[Exercise details]:
From the line with "The camera went 65 degrees left and 10" to the line with "The camera went 140", retype every line exactly, including those two, and leave out the rest of the data below.

[Saved entries]:
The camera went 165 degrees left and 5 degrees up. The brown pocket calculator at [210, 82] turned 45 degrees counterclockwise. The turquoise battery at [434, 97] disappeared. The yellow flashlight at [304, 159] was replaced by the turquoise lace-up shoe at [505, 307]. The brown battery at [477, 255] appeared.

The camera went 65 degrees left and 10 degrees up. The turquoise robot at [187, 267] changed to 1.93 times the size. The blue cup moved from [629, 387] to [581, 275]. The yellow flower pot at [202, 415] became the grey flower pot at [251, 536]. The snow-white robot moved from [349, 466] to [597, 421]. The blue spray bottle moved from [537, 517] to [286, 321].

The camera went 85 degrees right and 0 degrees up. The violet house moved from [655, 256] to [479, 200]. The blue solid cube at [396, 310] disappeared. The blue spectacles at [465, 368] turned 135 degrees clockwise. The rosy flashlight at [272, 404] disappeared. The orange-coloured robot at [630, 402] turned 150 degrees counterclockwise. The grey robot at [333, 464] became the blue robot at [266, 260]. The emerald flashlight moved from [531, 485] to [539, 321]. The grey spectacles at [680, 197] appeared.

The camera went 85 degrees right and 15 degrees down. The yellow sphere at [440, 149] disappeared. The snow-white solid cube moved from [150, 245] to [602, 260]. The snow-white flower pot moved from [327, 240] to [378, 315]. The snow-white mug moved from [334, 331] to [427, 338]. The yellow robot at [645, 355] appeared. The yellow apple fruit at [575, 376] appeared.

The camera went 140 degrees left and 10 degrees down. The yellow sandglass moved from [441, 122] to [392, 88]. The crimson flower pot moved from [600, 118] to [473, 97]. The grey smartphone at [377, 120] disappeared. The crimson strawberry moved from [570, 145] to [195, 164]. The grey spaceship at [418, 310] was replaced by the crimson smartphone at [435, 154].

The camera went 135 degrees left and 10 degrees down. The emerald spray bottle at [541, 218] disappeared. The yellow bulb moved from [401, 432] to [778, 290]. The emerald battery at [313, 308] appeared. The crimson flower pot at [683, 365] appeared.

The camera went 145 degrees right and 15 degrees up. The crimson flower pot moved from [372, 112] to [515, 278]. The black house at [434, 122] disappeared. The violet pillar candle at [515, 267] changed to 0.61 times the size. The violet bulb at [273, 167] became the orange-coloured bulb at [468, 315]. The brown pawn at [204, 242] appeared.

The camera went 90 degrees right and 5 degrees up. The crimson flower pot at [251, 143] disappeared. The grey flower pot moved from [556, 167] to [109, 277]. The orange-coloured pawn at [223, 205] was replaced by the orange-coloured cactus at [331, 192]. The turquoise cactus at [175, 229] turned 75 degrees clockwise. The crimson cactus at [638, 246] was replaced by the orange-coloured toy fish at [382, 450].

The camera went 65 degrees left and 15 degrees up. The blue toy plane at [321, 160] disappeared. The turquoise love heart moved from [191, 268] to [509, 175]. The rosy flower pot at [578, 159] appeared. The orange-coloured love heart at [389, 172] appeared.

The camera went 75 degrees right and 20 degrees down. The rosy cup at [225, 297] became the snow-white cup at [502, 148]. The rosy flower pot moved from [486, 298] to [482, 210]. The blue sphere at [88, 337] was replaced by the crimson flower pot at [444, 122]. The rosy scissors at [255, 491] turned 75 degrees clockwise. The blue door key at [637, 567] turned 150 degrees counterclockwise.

[Solution to this task]:
The camera went 65 degrees left and 10 degrees up. The turquoise robot at [187, 267] changed to 1.93 times the size. The blue cup moved from [629, 387] to [581, 275]. The yellow flower pot at [202, 415] became the grey flower pot at [251, 536]. The snow-white robot moved from [349, 466] to [597, 421]. The blue spray bottle moved from [537, 517] to [286, 321].

The camera went 85 degrees right and 0 degrees up. The violet house moved from [655, 256] to [479, 200]. The blue solid cube at [396, 310] disappeared. The blue spectacles at [465, 368] turned 135 degrees clockwise. The rosy flashlight at [272, 404] disappeared. The orange-coloured robot at [630, 402] turned 150 degrees counterclockwise. The grey robot at [333, 464] became the blue robot at [266, 260]. The emerald flashlight moved from [531, 485] to [539, 321]. The grey spectacles at [680, 197] appeared.

The camera went 85 degrees right and 15 degrees down. The yellow sphere at [440, 149] disappeared. The snow-white solid cube moved from [150, 245] to [602, 260]. The snow-white flower pot moved from [327, 240] to [378, 315]. The snow-white mug moved from [334, 331] to [427, 338]. The yellow robot at [645, 355] appeared. The yellow apple fruit at [575, 376] appeared.

The camera went 140 degrees left and 10 degrees down. The yellow sandglass moved from [441, 122] to [392, 88]. The crimson flower pot moved from [600, 118] to [473, 97]. The grey smartphone at [377, 120] disappeared. The crimson strawberry moved from [570, 145] to [195, 164]. The grey spaceship at [418, 310] was replaced by the crimson smartphone at [435, 154].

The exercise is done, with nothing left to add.